▶ GIVEN ENTRIES

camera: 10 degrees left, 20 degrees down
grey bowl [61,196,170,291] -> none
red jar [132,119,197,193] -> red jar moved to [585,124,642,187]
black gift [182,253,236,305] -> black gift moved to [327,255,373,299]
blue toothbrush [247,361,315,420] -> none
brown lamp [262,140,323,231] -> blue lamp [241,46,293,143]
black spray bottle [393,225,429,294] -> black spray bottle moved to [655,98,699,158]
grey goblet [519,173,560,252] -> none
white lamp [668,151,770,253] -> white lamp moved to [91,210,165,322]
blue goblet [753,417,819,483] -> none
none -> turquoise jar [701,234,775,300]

▶ WHAT THE EXERCISE ASKS
The records above must be repeated exactly, in their entirety.

▶ RESPONSE AREA
camera: 10 degrees left, 20 degrees down
grey bowl [61,196,170,291] -> none
red jar [132,119,197,193] -> red jar moved to [585,124,642,187]
black gift [182,253,236,305] -> black gift moved to [327,255,373,299]
blue toothbrush [247,361,315,420] -> none
brown lamp [262,140,323,231] -> blue lamp [241,46,293,143]
black spray bottle [393,225,429,294] -> black spray bottle moved to [655,98,699,158]
grey goblet [519,173,560,252] -> none
white lamp [668,151,770,253] -> white lamp moved to [91,210,165,322]
blue goblet [753,417,819,483] -> none
none -> turquoise jar [701,234,775,300]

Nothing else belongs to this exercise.